■ **WHAT YOU ARE ASKED TO DO**:
Each entry below should be printed exactly as given.

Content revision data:
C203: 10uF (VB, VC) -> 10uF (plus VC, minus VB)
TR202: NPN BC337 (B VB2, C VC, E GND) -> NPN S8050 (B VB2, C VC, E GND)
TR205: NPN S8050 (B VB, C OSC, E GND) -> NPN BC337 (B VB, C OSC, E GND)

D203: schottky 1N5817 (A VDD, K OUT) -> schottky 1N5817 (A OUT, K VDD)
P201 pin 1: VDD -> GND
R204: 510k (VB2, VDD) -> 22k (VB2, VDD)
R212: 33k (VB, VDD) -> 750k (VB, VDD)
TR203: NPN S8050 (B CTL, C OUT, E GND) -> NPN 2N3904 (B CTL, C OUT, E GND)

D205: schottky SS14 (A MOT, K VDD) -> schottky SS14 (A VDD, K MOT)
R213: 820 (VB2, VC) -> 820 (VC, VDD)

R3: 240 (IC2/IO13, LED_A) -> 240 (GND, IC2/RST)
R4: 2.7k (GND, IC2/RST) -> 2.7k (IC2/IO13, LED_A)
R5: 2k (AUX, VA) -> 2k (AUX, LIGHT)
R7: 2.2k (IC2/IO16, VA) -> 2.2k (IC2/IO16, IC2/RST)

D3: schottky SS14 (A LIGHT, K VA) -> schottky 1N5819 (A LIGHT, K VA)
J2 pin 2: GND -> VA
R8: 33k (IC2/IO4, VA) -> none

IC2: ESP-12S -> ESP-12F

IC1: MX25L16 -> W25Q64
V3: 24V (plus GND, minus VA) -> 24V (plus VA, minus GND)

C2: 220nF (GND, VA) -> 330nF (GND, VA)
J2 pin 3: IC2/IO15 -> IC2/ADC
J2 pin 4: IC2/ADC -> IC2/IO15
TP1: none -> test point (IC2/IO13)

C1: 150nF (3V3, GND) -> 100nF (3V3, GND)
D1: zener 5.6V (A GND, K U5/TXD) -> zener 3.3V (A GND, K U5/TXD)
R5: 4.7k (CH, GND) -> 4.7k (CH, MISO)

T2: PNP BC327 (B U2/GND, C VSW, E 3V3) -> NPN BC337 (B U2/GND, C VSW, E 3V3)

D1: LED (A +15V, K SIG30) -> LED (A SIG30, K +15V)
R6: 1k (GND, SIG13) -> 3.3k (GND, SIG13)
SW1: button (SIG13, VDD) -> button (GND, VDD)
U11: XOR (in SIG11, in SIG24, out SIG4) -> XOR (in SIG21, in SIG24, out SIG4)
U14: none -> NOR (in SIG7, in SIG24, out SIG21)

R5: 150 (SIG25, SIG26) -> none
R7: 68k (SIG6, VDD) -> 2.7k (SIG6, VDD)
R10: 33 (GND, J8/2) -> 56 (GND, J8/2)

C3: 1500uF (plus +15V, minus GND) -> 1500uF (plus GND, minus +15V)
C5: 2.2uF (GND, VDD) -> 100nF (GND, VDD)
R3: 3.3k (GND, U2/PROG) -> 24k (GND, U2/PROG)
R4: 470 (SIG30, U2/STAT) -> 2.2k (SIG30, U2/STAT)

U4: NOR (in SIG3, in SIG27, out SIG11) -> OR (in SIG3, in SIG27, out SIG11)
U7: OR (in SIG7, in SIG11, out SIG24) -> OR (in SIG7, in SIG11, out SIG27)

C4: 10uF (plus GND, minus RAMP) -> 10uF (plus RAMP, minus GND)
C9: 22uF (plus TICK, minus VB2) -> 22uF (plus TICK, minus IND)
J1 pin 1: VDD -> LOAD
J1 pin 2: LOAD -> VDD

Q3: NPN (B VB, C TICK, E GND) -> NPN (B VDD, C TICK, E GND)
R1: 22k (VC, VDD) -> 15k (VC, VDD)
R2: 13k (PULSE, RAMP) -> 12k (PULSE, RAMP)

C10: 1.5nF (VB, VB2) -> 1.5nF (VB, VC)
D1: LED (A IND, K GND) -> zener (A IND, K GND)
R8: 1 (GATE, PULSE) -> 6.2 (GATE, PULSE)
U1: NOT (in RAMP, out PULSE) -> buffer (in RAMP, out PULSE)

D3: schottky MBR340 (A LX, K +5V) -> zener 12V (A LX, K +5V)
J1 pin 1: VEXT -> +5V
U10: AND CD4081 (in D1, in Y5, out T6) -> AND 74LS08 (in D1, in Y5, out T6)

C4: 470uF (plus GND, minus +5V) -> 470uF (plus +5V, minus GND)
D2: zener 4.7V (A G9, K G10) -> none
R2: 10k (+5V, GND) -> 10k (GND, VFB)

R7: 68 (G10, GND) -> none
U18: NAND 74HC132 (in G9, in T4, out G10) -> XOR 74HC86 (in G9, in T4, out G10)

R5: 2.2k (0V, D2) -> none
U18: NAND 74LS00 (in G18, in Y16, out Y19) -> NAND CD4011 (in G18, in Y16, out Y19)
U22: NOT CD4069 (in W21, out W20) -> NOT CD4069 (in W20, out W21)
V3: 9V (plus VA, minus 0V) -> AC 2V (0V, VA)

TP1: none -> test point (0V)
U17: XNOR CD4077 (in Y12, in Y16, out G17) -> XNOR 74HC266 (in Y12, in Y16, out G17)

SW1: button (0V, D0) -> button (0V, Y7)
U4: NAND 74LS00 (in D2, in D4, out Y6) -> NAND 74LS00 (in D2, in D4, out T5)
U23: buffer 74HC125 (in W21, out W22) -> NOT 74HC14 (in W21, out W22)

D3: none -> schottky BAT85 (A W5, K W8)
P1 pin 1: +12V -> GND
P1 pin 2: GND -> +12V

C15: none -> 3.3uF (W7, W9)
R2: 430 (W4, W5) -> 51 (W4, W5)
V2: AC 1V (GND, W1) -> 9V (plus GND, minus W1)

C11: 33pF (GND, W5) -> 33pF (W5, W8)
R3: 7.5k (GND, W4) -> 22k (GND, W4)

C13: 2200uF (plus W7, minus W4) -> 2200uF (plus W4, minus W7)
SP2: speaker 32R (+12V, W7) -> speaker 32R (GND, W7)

■ **OUTPUT FOR THIS TASK**:
C203: 10uF (VB, VC) -> 10uF (plus VC, minus VB)
TR202: NPN BC337 (B VB2, C VC, E GND) -> NPN S8050 (B VB2, C VC, E GND)
TR205: NPN S8050 (B VB, C OSC, E GND) -> NPN BC337 (B VB, C OSC, E GND)

D203: schottky 1N5817 (A VDD, K OUT) -> schottky 1N5817 (A OUT, K VDD)
P201 pin 1: VDD -> GND
R204: 510k (VB2, VDD) -> 22k (VB2, VDD)
R212: 33k (VB, VDD) -> 750k (VB, VDD)
TR203: NPN S8050 (B CTL, C OUT, E GND) -> NPN 2N3904 (B CTL, C OUT, E GND)

D205: schottky SS14 (A MOT, K VDD) -> schottky SS14 (A VDD, K MOT)
R213: 820 (VB2, VC) -> 820 (VC, VDD)

R3: 240 (IC2/IO13, LED_A) -> 240 (GND, IC2/RST)
R4: 2.7k (GND, IC2/RST) -> 2.7k (IC2/IO13, LED_A)
R5: 2k (AUX, VA) -> 2k (AUX, LIGHT)
R7: 2.2k (IC2/IO16, VA) -> 2.2k (IC2/IO16, IC2/RST)

D3: schottky SS14 (A LIGHT, K VA) -> schottky 1N5819 (A LIGHT, K VA)
J2 pin 2: GND -> VA
R8: 33k (IC2/IO4, VA) -> none

IC2: ESP-12S -> ESP-12F

IC1: MX25L16 -> W25Q64
V3: 24V (plus GND, minus VA) -> 24V (plus VA, minus GND)

C2: 220nF (GND, VA) -> 330nF (GND, VA)
J2 pin 3: IC2/IO15 -> IC2/ADC
J2 pin 4: IC2/ADC -> IC2/IO15
TP1: none -> test point (IC2/IO13)

C1: 150nF (3V3, GND) -> 100nF (3V3, GND)
D1: zener 5.6V (A GND, K U5/TXD) -> zener 3.3V (A GND, K U5/TXD)
R5: 4.7k (CH, GND) -> 4.7k (CH, MISO)

T2: PNP BC327 (B U2/GND, C VSW, E 3V3) -> NPN BC337 (B U2/GND, C VSW, E 3V3)

D1: LED (A +15V, K SIG30) -> LED (A SIG30, K +15V)
R6: 1k (GND, SIG13) -> 3.3k (GND, SIG13)
SW1: button (SIG13, VDD) -> button (GND, VDD)
U11: XOR (in SIG11, in SIG24, out SIG4) -> XOR (in SIG21, in SIG24, out SIG4)
U14: none -> NOR (in SIG7, in SIG24, out SIG21)

R5: 150 (SIG25, SIG26) -> none
R7: 68k (SIG6, VDD) -> 2.7k (SIG6, VDD)
R10: 33 (GND, J8/2) -> 56 (GND, J8/2)

C3: 1500uF (plus +15V, minus GND) -> 1500uF (plus GND, minus +15V)
C5: 2.2uF (GND, VDD) -> 100nF (GND, VDD)
R3: 3.3k (GND, U2/PROG) -> 24k (GND, U2/PROG)
R4: 470 (SIG30, U2/STAT) -> 2.2k (SIG30, U2/STAT)

U4: NOR (in SIG3, in SIG27, out SIG11) -> OR (in SIG3, in SIG27, out SIG11)
U7: OR (in SIG7, in SIG11, out SIG24) -> OR (in SIG7, in SIG11, out SIG27)

C4: 10uF (plus GND, minus RAMP) -> 10uF (plus RAMP, minus GND)
C9: 22uF (plus TICK, minus VB2) -> 22uF (plus TICK, minus IND)
J1 pin 1: VDD -> LOAD
J1 pin 2: LOAD -> VDD

Q3: NPN (B VB, C TICK, E GND) -> NPN (B VDD, C TICK, E GND)
R1: 22k (VC, VDD) -> 15k (VC, VDD)
R2: 13k (PULSE, RAMP) -> 12k (PULSE, RAMP)

C10: 1.5nF (VB, VB2) -> 1.5nF (VB, VC)
D1: LED (A IND, K GND) -> zener (A IND, K GND)
R8: 1 (GATE, PULSE) -> 6.2 (GATE, PULSE)
U1: NOT (in RAMP, out PULSE) -> buffer (in RAMP, out PULSE)

D3: schottky MBR340 (A LX, K +5V) -> zener 12V (A LX, K +5V)
J1 pin 1: VEXT -> +5V
U10: AND CD4081 (in D1, in Y5, out T6) -> AND 74LS08 (in D1, in Y5, out T6)

C4: 470uF (plus GND, minus +5V) -> 470uF (plus +5V, minus GND)
D2: zener 4.7V (A G9, K G10) -> none
R2: 10k (+5V, GND) -> 10k (GND, VFB)

R7: 68 (G10, GND) -> none
U18: NAND 74HC132 (in G9, in T4, out G10) -> XOR 74HC86 (in G9, in T4, out G10)

R5: 2.2k (0V, D2) -> none
U18: NAND 74LS00 (in G18, in Y16, out Y19) -> NAND CD4011 (in G18, in Y16, out Y19)
U22: NOT CD4069 (in W21, out W20) -> NOT CD4069 (in W20, out W21)
V3: 9V (plus VA, minus 0V) -> AC 2V (0V, VA)

TP1: none -> test point (0V)
U17: XNOR CD4077 (in Y12, in Y16, out G17) -> XNOR 74HC266 (in Y12, in Y16, out G17)

SW1: button (0V, D0) -> button (0V, Y7)
U4: NAND 74LS00 (in D2, in D4, out Y6) -> NAND 74LS00 (in D2, in D4, out T5)
U23: buffer 74HC125 (in W21, out W22) -> NOT 74HC14 (in W21, out W22)

D3: none -> schottky BAT85 (A W5, K W8)
P1 pin 1: +12V -> GND
P1 pin 2: GND -> +12V

C15: none -> 3.3uF (W7, W9)
R2: 430 (W4, W5) -> 51 (W4, W5)
V2: AC 1V (GND, W1) -> 9V (plus GND, minus W1)

C11: 33pF (GND, W5) -> 33pF (W5, W8)
R3: 7.5k (GND, W4) -> 22k (GND, W4)

C13: 2200uF (plus W7, minus W4) -> 2200uF (plus W4, minus W7)
SP2: speaker 32R (+12V, W7) -> speaker 32R (GND, W7)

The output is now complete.